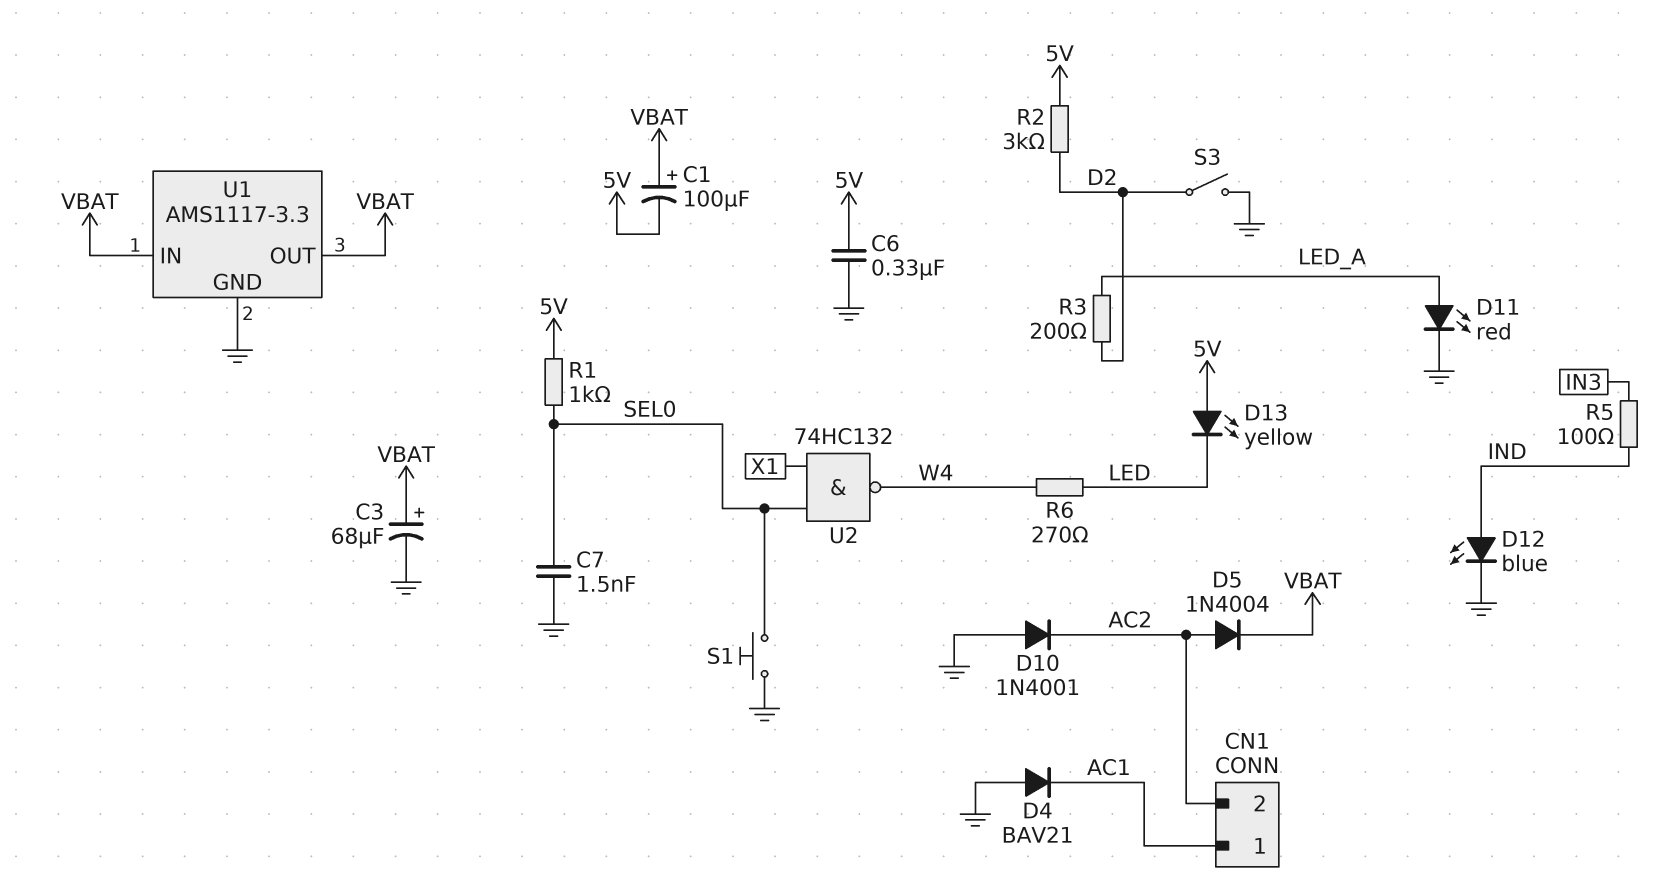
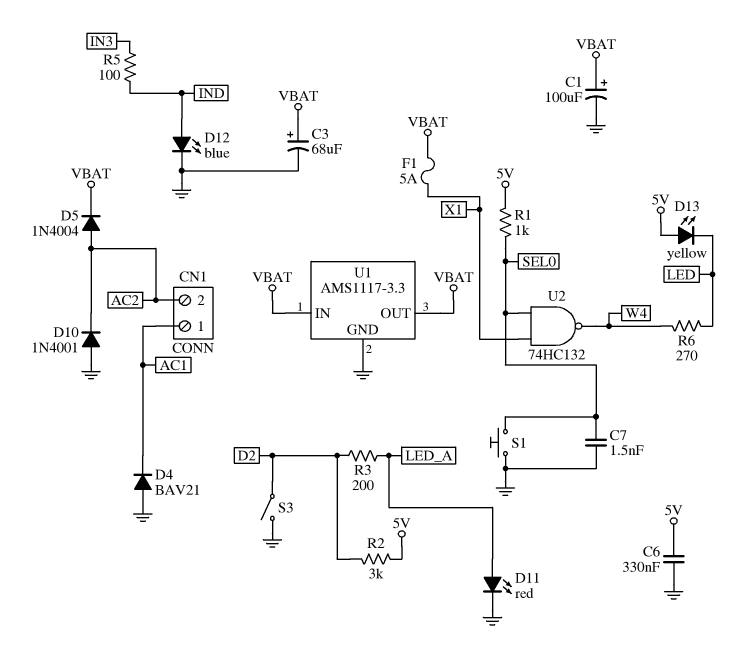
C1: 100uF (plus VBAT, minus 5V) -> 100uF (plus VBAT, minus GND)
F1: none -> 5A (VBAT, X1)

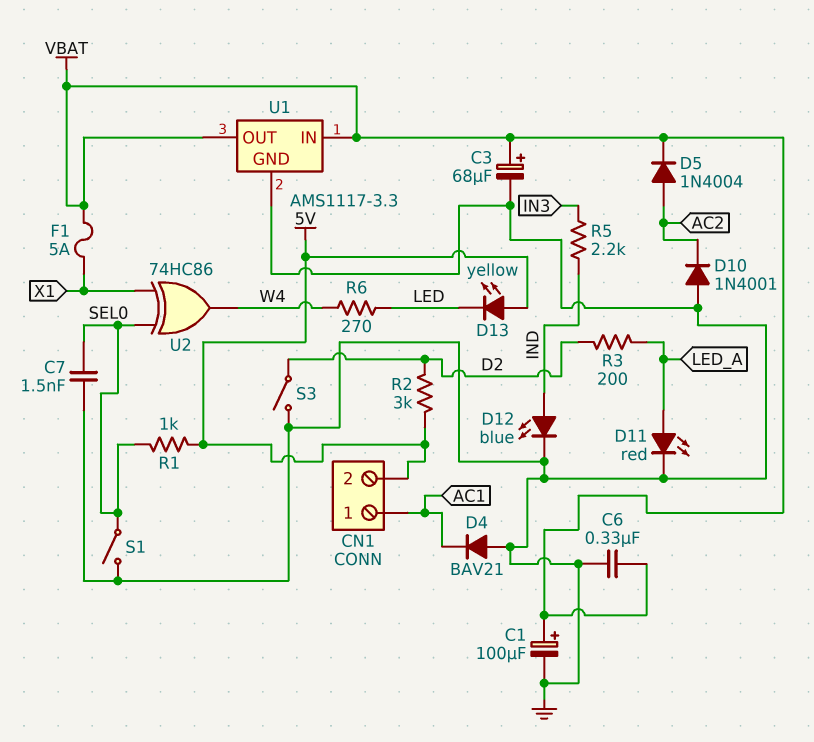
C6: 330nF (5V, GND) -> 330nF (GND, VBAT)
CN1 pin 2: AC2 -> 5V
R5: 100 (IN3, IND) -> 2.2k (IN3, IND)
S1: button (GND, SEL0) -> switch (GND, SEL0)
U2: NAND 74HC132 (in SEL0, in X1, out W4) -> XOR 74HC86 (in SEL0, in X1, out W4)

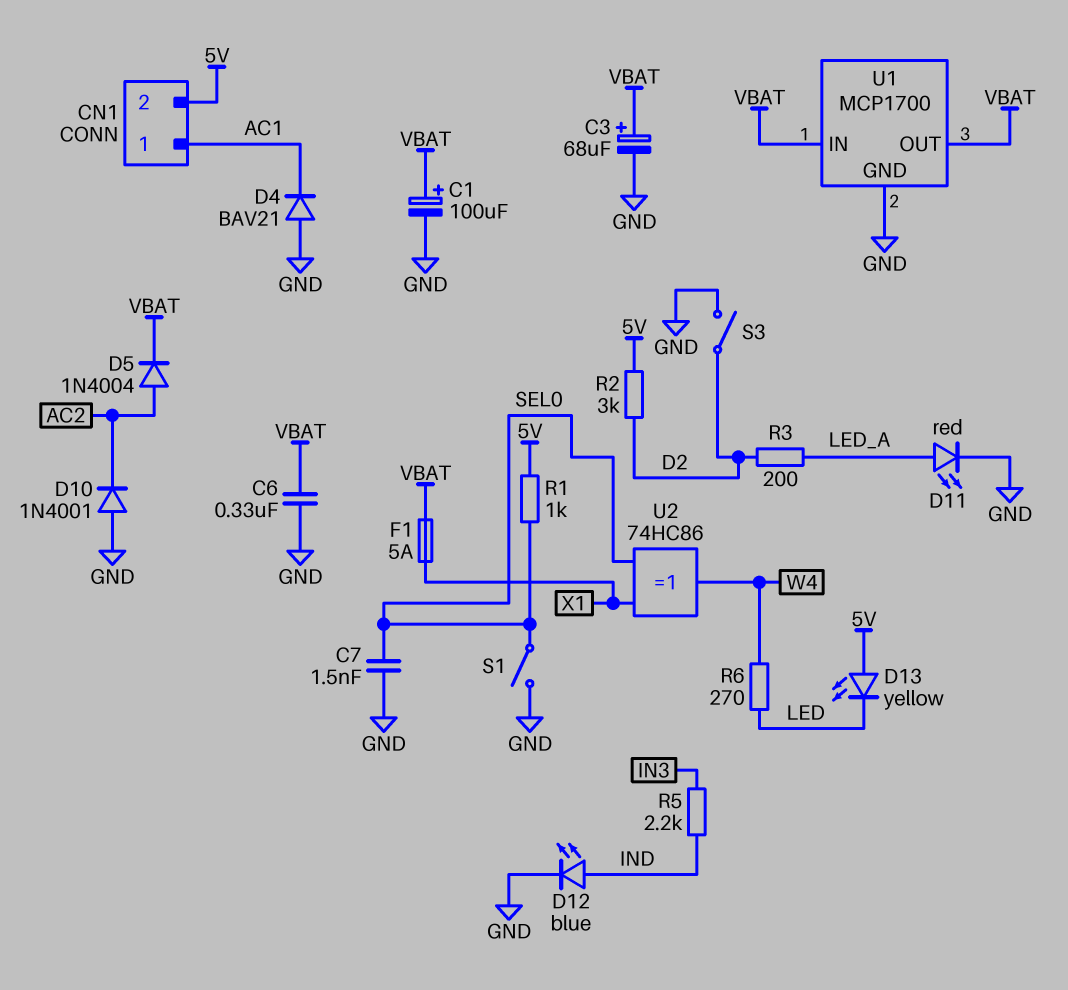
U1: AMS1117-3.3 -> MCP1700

# INSTRUCTIONS TO FOLLOW:
Find the lines in the entries above where "VBAT" occurs, and copy each of them.

# EXERCISE RESPONSE:
C1: 100uF (plus VBAT, minus 5V) -> 100uF (plus VBAT, minus GND)
F1: none -> 5A (VBAT, X1)
C6: 330nF (5V, GND) -> 330nF (GND, VBAT)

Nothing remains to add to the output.